- _THE TASK_:
From the first line to the last, repeat the data exactly and drop the pictures.
======== DATASET EXCERPTS
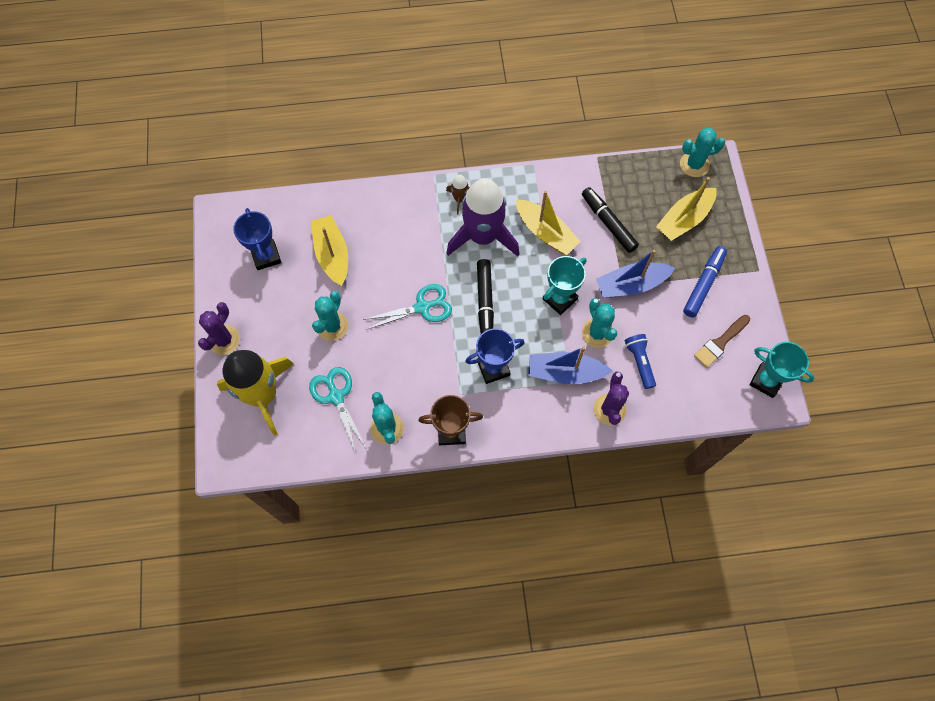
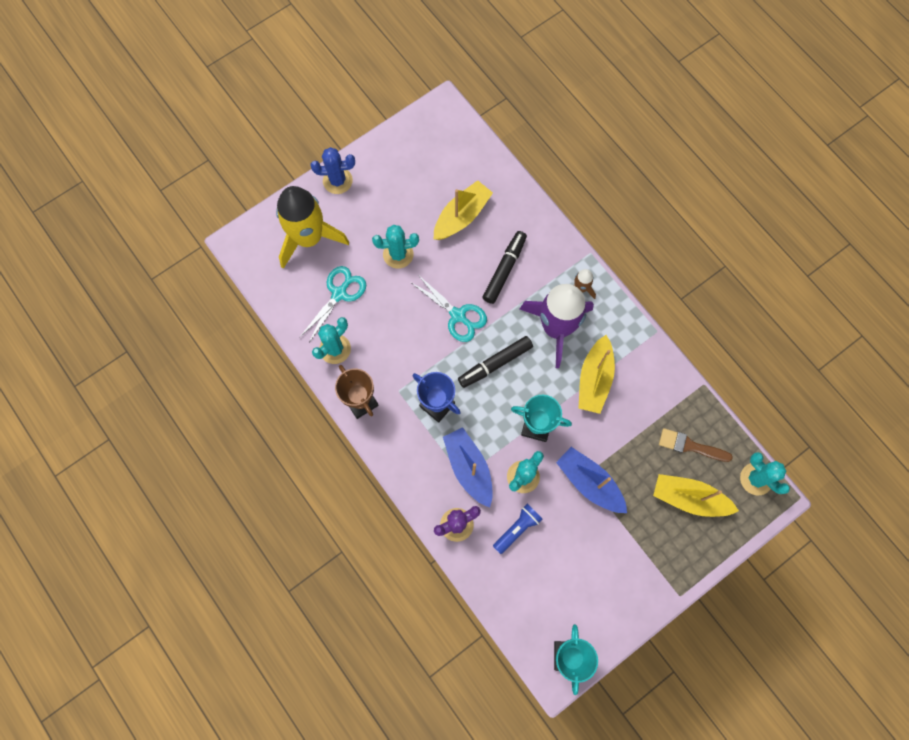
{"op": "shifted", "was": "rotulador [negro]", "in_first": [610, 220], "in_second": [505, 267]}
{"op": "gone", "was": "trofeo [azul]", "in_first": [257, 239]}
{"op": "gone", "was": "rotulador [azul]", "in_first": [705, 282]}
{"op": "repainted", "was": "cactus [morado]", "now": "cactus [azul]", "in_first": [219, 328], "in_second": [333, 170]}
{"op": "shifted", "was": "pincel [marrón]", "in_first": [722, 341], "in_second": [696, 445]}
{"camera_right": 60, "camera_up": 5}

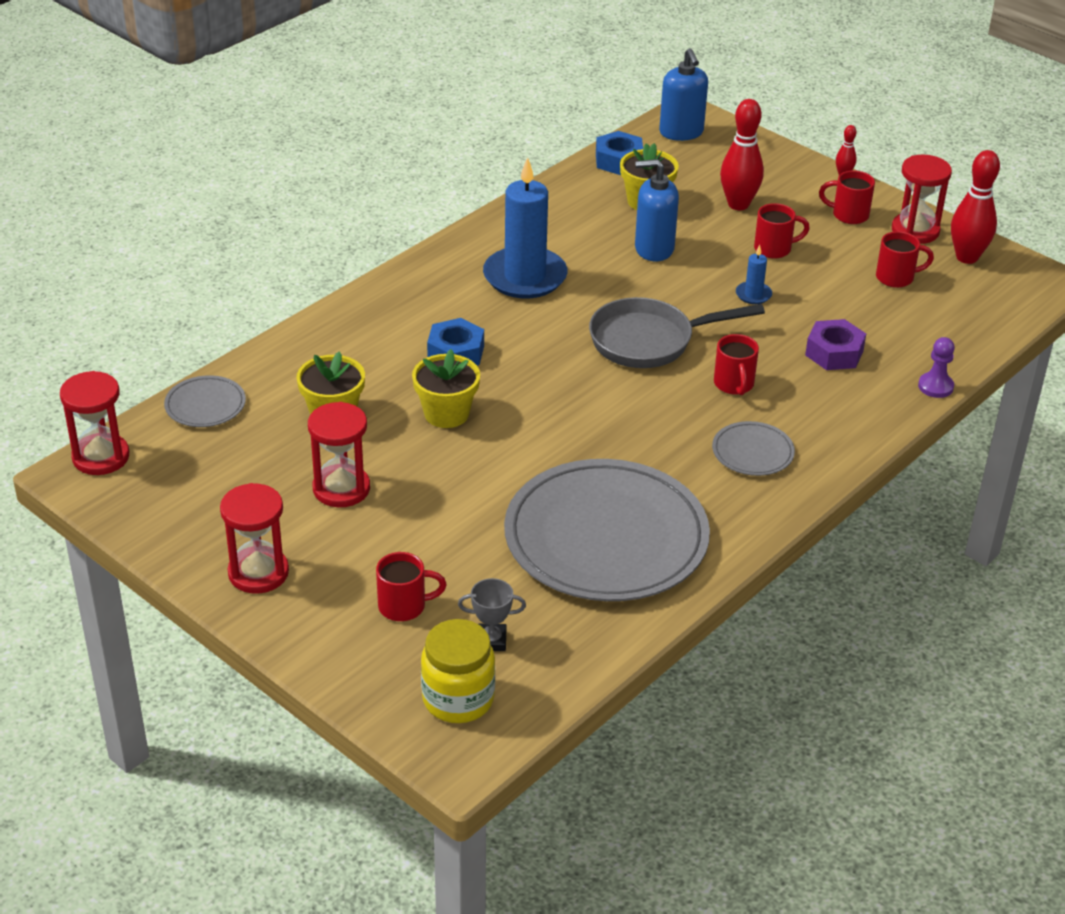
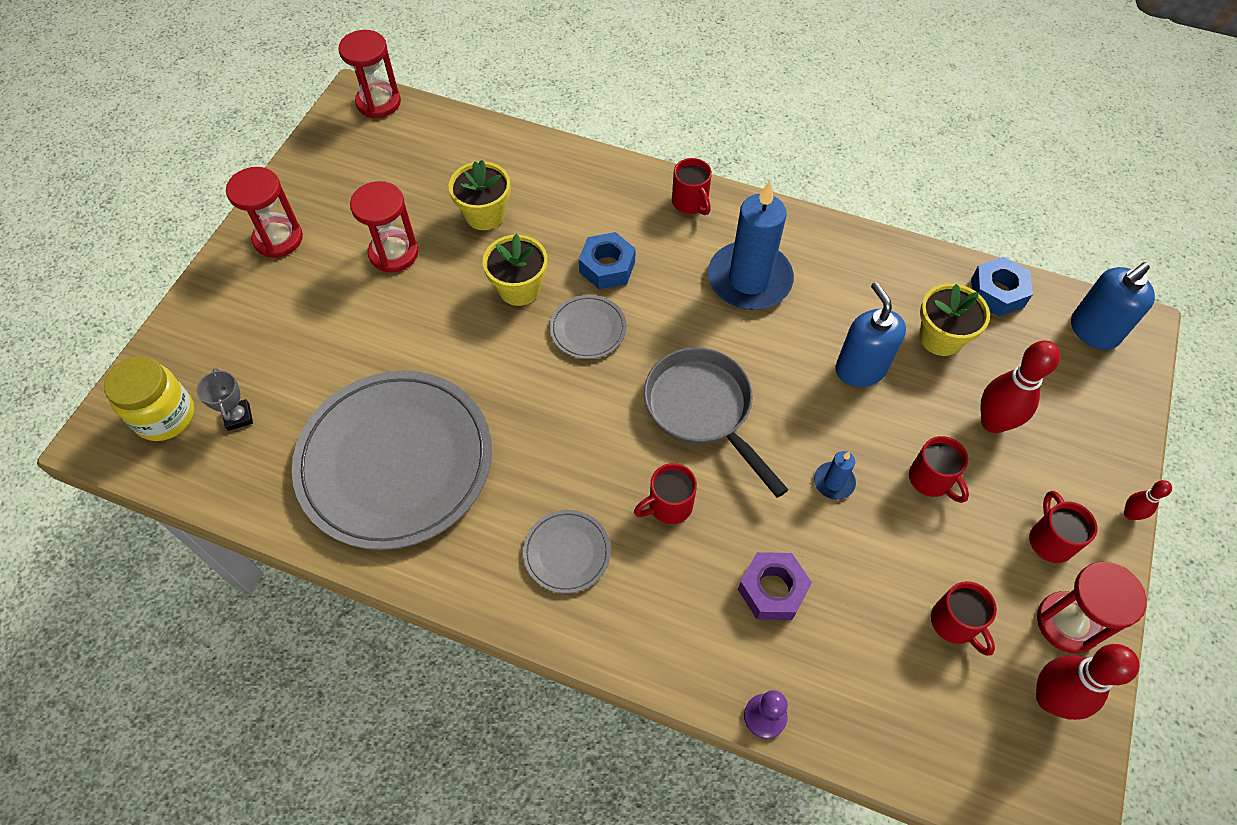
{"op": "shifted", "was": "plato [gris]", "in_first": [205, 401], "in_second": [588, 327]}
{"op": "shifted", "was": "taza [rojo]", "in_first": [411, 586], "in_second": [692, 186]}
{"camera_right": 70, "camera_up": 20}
================
- _OUTPUT BELOW_:
{"op": "shifted", "was": "rotulador [negro]", "in_first": [610, 220], "in_second": [505, 267]}
{"op": "gone", "was": "trofeo [azul]", "in_first": [257, 239]}
{"op": "gone", "was": "rotulador [azul]", "in_first": [705, 282]}
{"op": "repainted", "was": "cactus [morado]", "now": "cactus [azul]", "in_first": [219, 328], "in_second": [333, 170]}
{"op": "shifted", "was": "pincel [marrón]", "in_first": [722, 341], "in_second": [696, 445]}
{"camera_right": 60, "camera_up": 5}

{"op": "shifted", "was": "plato [gris]", "in_first": [205, 401], "in_second": [588, 327]}
{"op": "shifted", "was": "taza [rojo]", "in_first": [411, 586], "in_second": [692, 186]}
{"camera_right": 70, "camera_up": 20}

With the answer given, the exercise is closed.